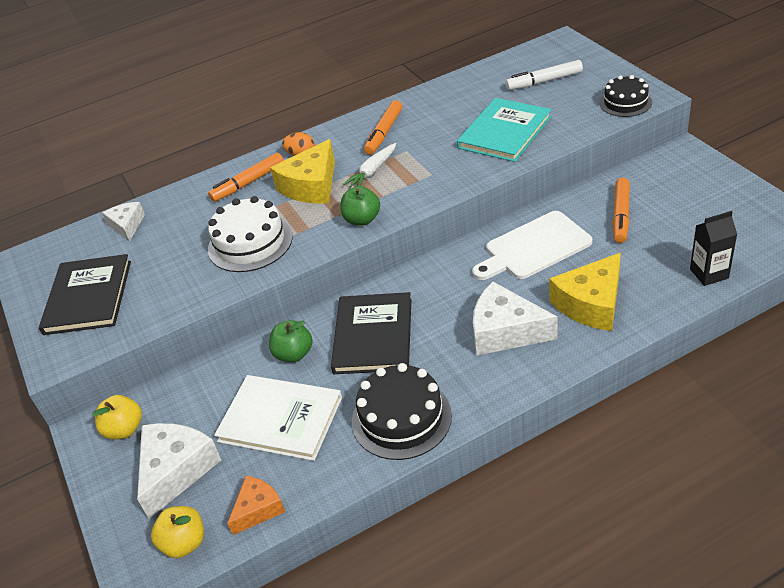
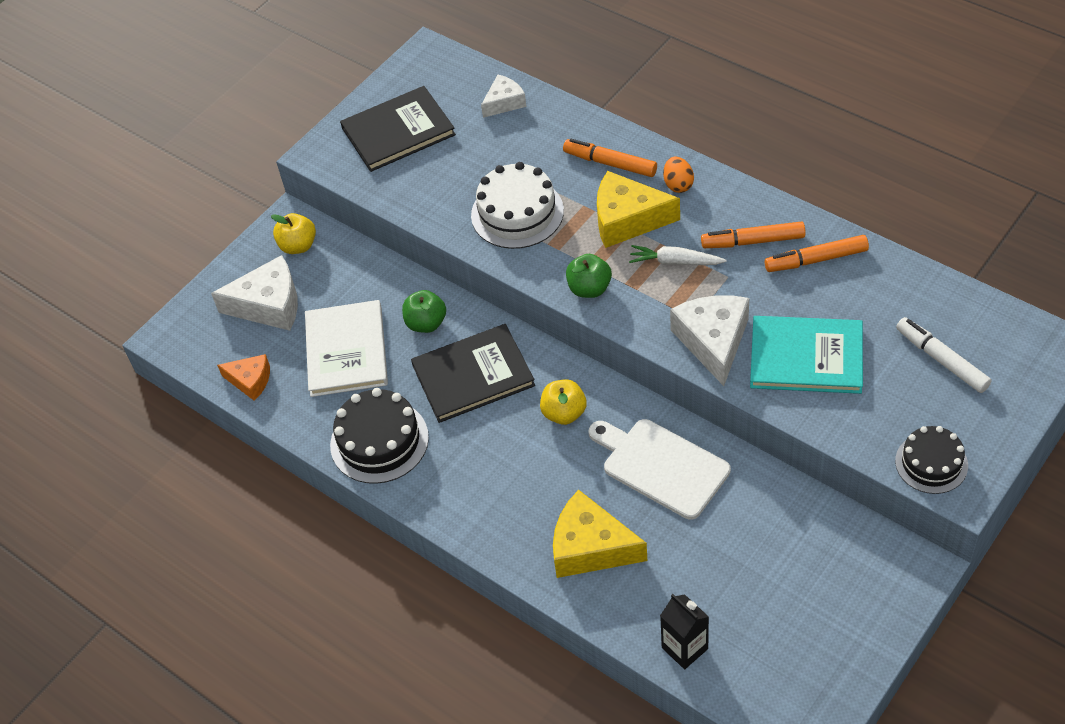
camera: 65 degrees right, 10 degrees up
(184, 543) = (205, 348): yellow apple -> yellow apple (564, 413)
(505, 331) = (520, 484): white cheese -> white cheese (713, 341)
(620, 215) = (754, 534): orange marker -> orange marker (816, 260)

What is needed:
Give back the whole listing as it stands, minus its pictures.

The completed task:
camera: 65 degrees right, 10 degrees up
(184, 543) = (205, 348): yellow apple -> yellow apple (564, 413)
(505, 331) = (520, 484): white cheese -> white cheese (713, 341)
(620, 215) = (754, 534): orange marker -> orange marker (816, 260)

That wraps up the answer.